▶ _TASK INPUT_:
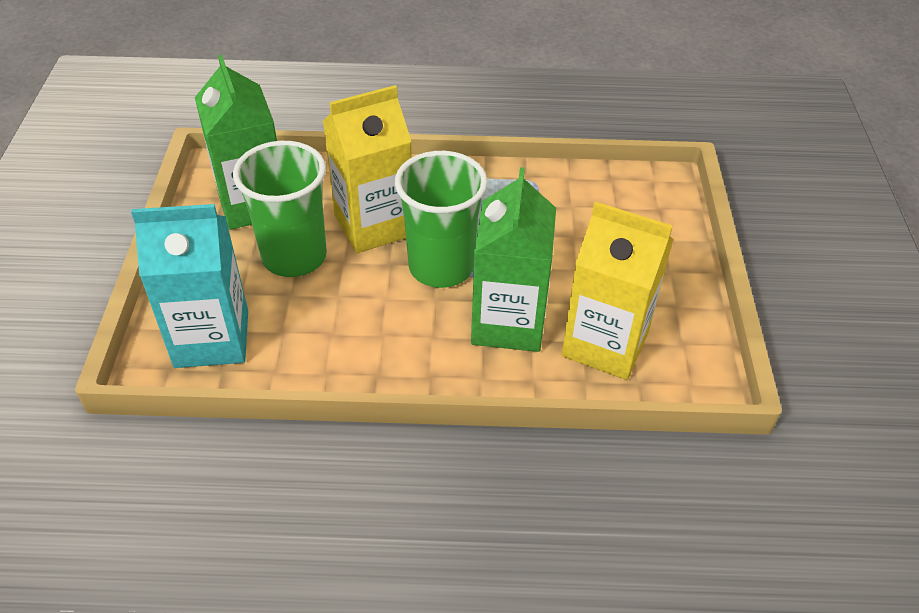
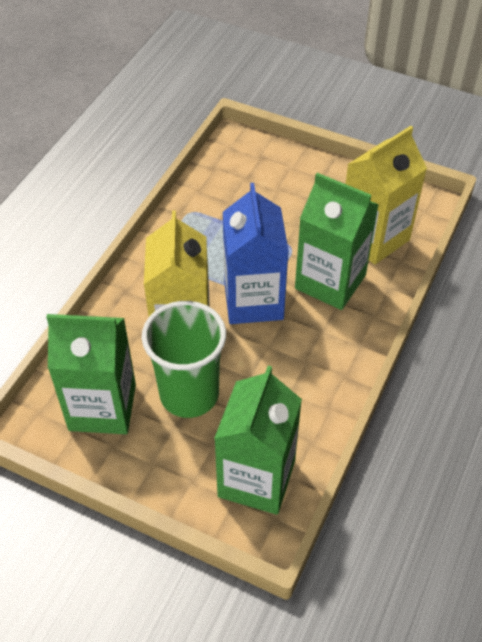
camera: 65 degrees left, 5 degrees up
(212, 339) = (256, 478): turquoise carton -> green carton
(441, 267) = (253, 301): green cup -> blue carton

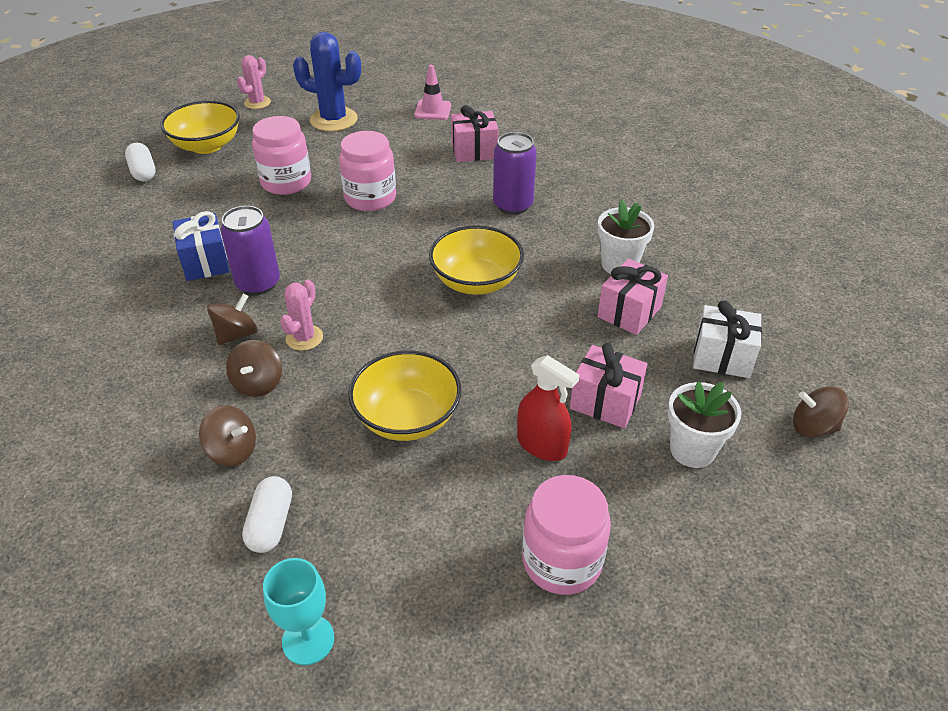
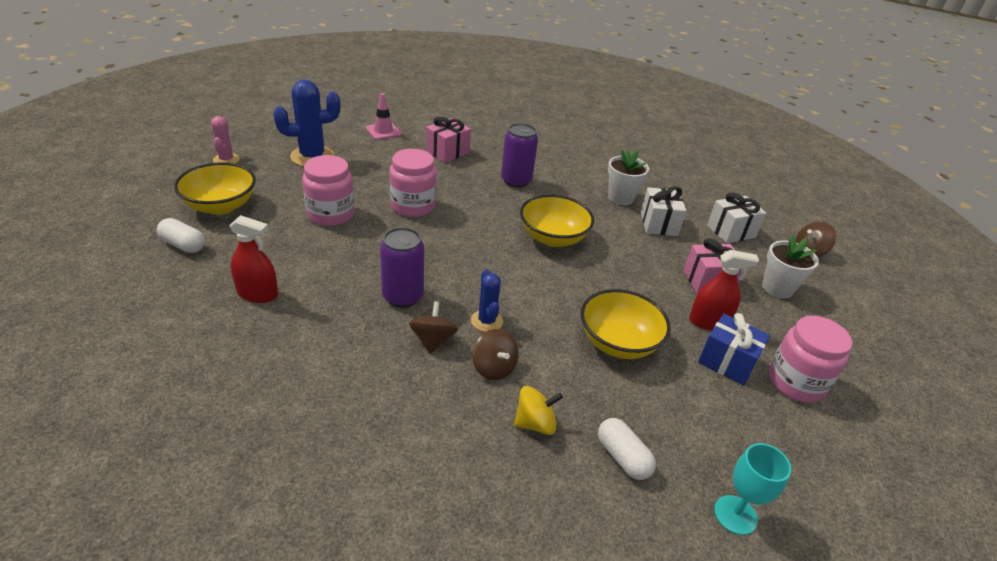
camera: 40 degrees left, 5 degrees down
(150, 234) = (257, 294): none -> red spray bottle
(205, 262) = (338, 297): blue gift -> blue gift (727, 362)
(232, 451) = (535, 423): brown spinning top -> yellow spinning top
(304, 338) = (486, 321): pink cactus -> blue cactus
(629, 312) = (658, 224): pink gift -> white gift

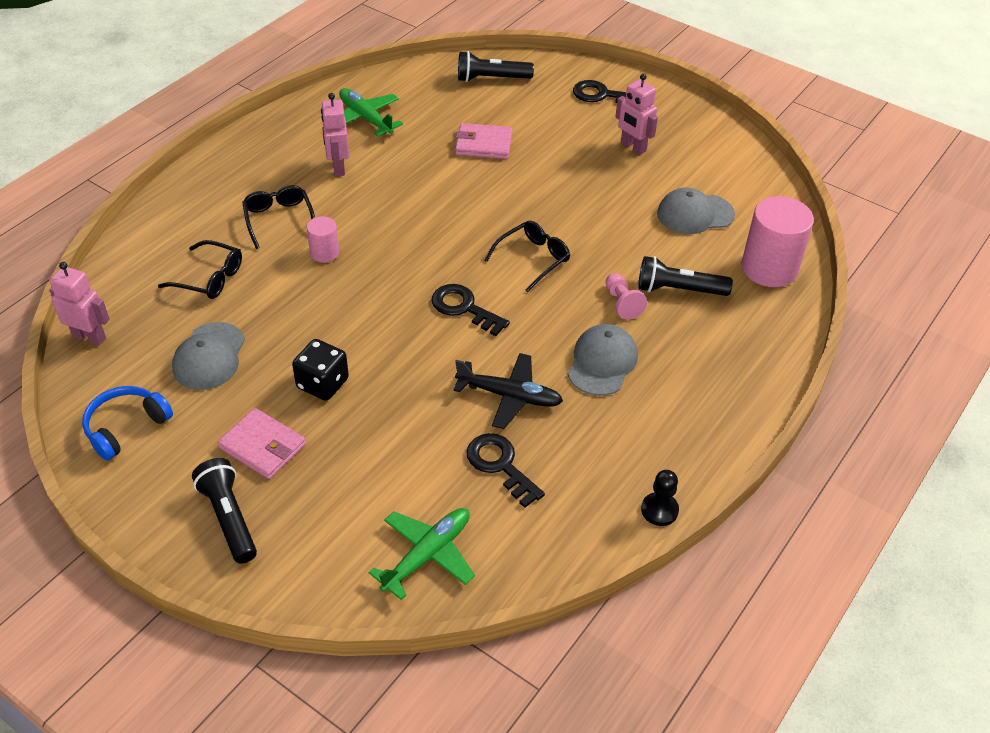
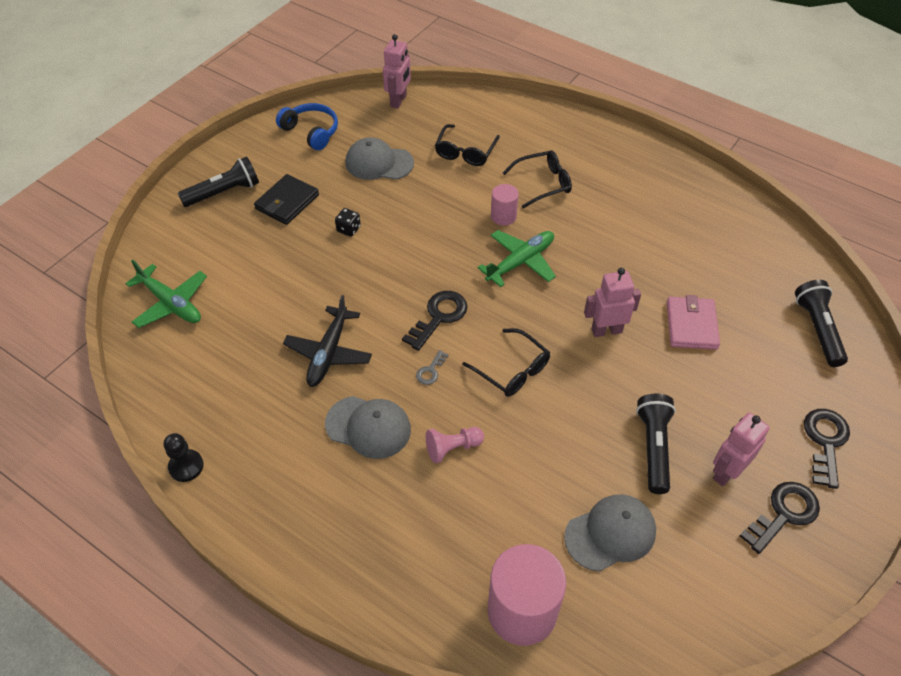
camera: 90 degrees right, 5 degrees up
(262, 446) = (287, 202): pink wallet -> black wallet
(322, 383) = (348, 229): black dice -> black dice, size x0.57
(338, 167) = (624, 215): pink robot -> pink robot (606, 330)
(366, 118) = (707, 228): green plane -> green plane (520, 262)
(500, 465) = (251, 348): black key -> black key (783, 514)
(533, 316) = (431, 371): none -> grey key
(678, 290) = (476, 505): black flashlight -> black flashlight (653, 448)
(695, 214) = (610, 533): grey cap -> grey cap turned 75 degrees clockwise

---

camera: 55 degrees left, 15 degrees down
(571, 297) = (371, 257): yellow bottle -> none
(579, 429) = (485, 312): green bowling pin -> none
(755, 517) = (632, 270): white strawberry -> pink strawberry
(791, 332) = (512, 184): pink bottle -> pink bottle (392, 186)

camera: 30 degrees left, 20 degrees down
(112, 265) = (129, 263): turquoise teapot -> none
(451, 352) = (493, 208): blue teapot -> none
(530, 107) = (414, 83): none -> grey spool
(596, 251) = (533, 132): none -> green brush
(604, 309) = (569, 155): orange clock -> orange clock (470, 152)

* * *

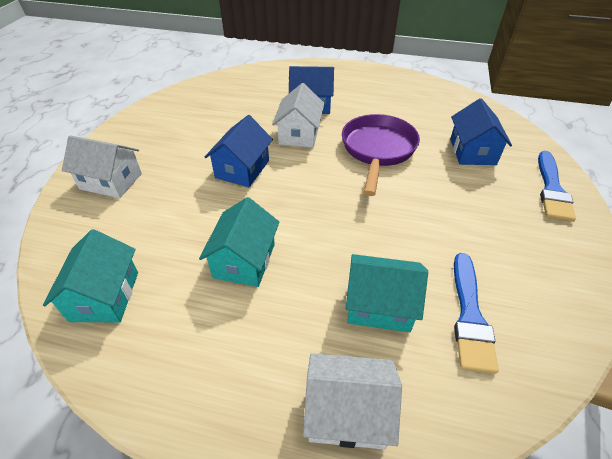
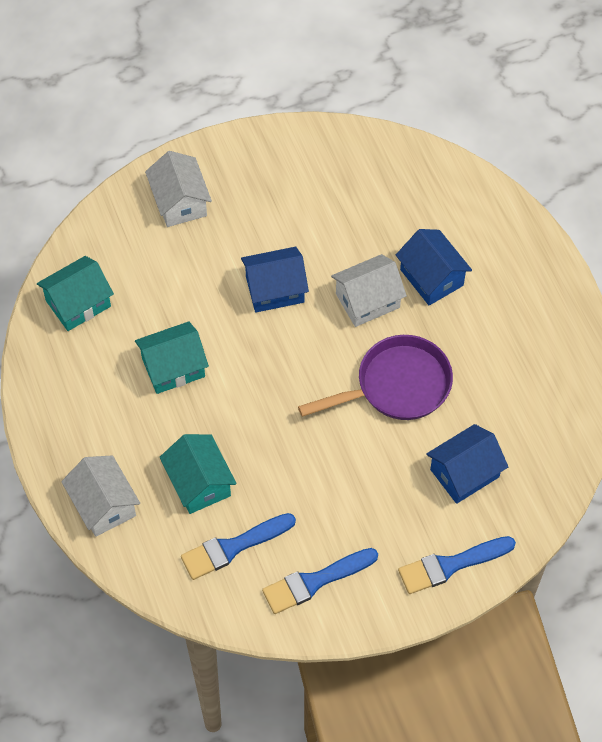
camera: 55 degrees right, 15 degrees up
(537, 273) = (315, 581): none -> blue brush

▶ _YOUR TASK_: For this task, return exactly the stretch of the listing above from the line with "camera: 65 degrees left, 5 degrees up" through the line with "(304, 338) = (486, 321): pink", inclusive and without pictures.

▶ _RESPONSE FOR THIS EXERCISE_:
camera: 65 degrees left, 5 degrees up
(212, 339) = (256, 478): turquoise carton -> green carton
(441, 267) = (253, 301): green cup -> blue carton

camera: 40 degrees left, 5 degrees down
(150, 234) = (257, 294): none -> red spray bottle
(205, 262) = (338, 297): blue gift -> blue gift (727, 362)
(232, 451) = (535, 423): brown spinning top -> yellow spinning top
(304, 338) = (486, 321): pink cactus -> blue cactus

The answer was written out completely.